• **WHAT YOU SHOULD DO**
Give back, unaltered, the lines from the one with "purple book [703,101,787,159]" to the end of the material, omitting pictures.

• **MATERIAL FOR THIS EXERCISE**

===

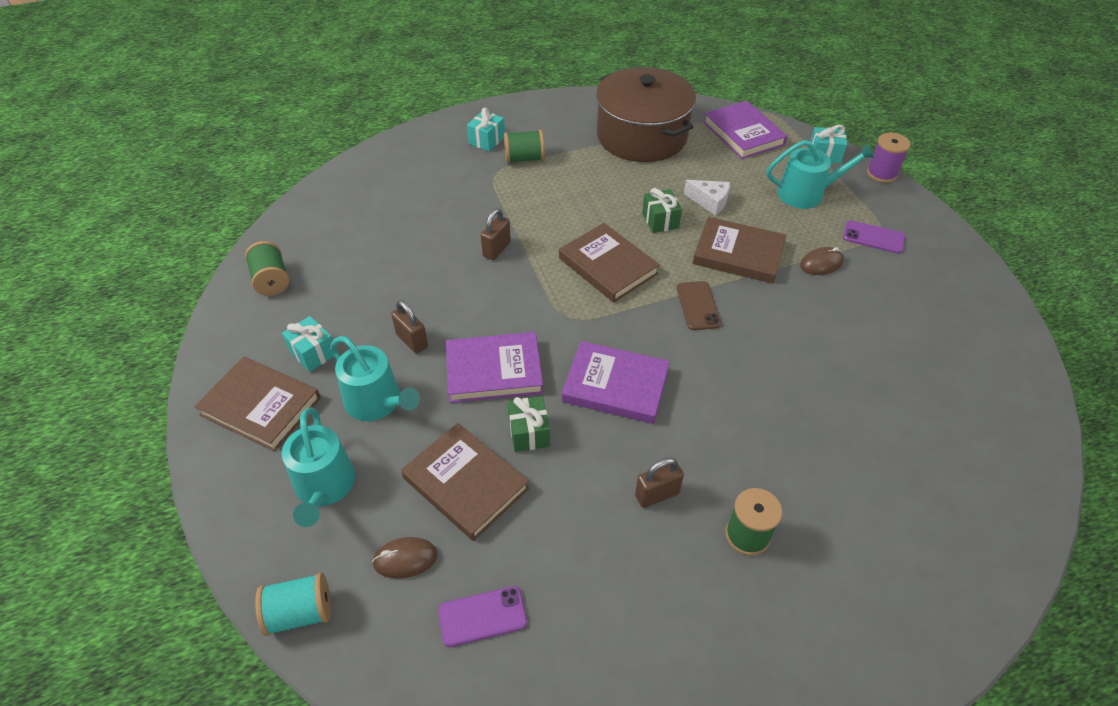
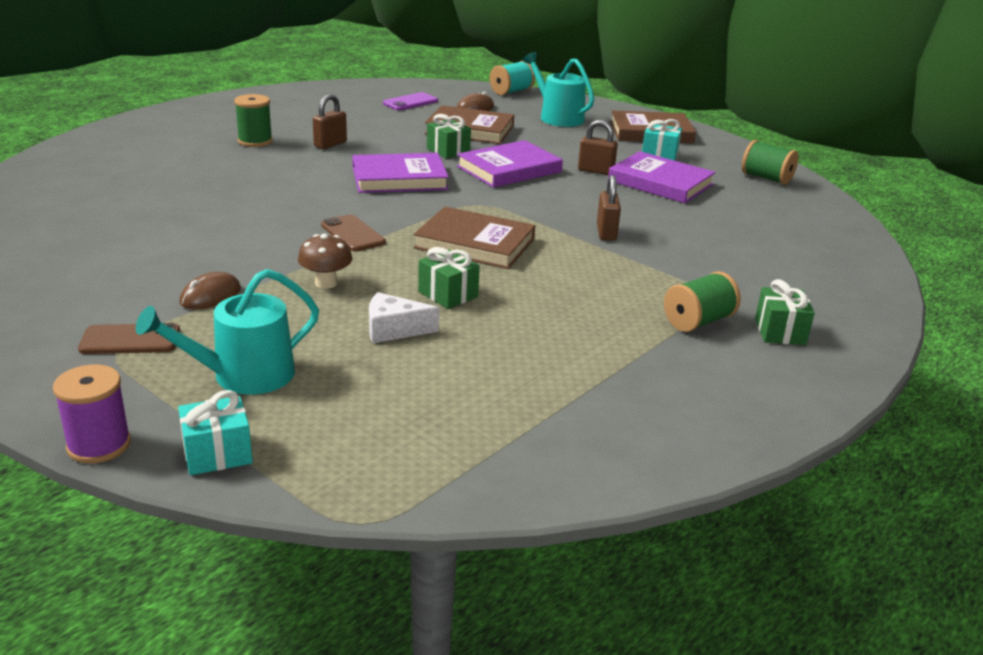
camera: 150 degrees right, 20 degrees down
turquoise watering can [330,336,420,421] -> none
turquoise gift [467,107,505,152] -> green gift [755,279,815,345]
brown pot [596,67,696,162] -> none
brown book [693,217,787,283] -> brown mushroom [298,234,352,289]
purple book [703,101,787,159] -> purple book moved to [608,151,716,203]
purple phone [843,220,905,254] -> brown phone [78,323,180,354]

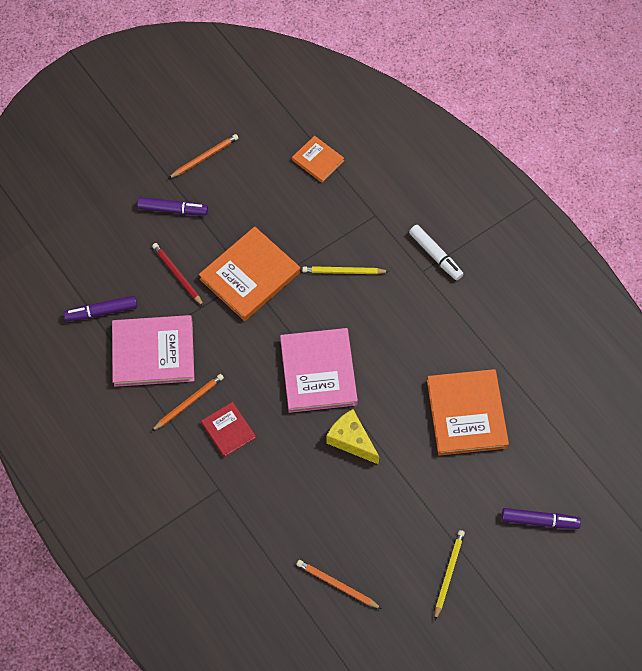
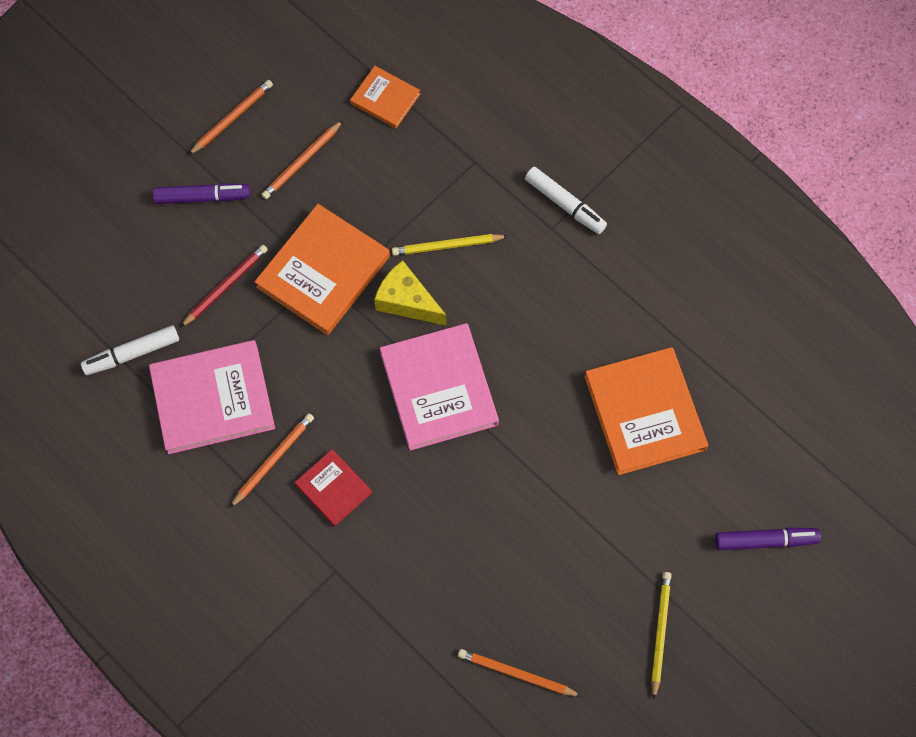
camera: 10 degrees left, 5 degrees up
purple marker [64,296,137,321] -> white marker [81,325,179,375]
red pencil [152,243,204,306] -> red pencil turned 90 degrees clockwise [180,245,268,328]
yellow cheese [327,409,379,465] -> yellow cheese moved to [374,260,446,326]
none -> orange pencil [261,120,343,199]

===

• **SOLUTION BELOW**
purple book [703,101,787,159] -> purple book moved to [608,151,716,203]
purple phone [843,220,905,254] -> brown phone [78,323,180,354]

camera: 10 degrees left, 5 degrees up
purple marker [64,296,137,321] -> white marker [81,325,179,375]
red pencil [152,243,204,306] -> red pencil turned 90 degrees clockwise [180,245,268,328]
yellow cheese [327,409,379,465] -> yellow cheese moved to [374,260,446,326]
none -> orange pencil [261,120,343,199]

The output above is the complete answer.